- _Assigned task_
Among the records below, find the line that has "S2: button (5V, RESET) -> button (0V, 5V)"; from there, give the lines again exactly, and stop after the line that has "JP1 pin 2: +9V -> AGND".

- _Data section_
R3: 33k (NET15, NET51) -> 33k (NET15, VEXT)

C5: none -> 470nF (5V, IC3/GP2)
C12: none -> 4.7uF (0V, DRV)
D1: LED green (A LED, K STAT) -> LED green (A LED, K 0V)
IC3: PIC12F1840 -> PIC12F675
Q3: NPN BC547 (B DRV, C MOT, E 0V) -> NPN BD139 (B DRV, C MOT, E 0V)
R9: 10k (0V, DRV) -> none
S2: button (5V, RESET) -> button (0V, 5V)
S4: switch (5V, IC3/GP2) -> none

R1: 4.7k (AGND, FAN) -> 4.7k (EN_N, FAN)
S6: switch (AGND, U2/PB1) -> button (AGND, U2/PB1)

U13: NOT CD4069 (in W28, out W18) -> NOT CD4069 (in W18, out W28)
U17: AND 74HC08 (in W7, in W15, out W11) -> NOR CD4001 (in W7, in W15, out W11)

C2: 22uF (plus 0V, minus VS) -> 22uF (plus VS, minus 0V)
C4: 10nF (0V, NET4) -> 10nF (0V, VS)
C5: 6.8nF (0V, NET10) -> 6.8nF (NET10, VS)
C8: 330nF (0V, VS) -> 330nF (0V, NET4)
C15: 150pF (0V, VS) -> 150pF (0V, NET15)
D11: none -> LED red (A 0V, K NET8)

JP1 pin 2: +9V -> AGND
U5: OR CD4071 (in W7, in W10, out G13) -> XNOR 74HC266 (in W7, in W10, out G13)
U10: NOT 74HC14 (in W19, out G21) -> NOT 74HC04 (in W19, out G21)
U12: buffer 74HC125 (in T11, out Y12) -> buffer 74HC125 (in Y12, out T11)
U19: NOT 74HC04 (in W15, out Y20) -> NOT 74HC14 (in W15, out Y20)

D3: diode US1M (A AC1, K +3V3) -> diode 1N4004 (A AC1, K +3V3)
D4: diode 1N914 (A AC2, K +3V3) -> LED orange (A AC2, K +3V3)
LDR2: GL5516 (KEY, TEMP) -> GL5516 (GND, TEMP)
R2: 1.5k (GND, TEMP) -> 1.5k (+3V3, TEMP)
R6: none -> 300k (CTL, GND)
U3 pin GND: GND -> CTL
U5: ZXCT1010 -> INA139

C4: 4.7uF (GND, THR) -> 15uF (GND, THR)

- _Task solution_
S2: button (5V, RESET) -> button (0V, 5V)
S4: switch (5V, IC3/GP2) -> none

R1: 4.7k (AGND, FAN) -> 4.7k (EN_N, FAN)
S6: switch (AGND, U2/PB1) -> button (AGND, U2/PB1)

U13: NOT CD4069 (in W28, out W18) -> NOT CD4069 (in W18, out W28)
U17: AND 74HC08 (in W7, in W15, out W11) -> NOR CD4001 (in W7, in W15, out W11)

C2: 22uF (plus 0V, minus VS) -> 22uF (plus VS, minus 0V)
C4: 10nF (0V, NET4) -> 10nF (0V, VS)
C5: 6.8nF (0V, NET10) -> 6.8nF (NET10, VS)
C8: 330nF (0V, VS) -> 330nF (0V, NET4)
C15: 150pF (0V, VS) -> 150pF (0V, NET15)
D11: none -> LED red (A 0V, K NET8)

JP1 pin 2: +9V -> AGND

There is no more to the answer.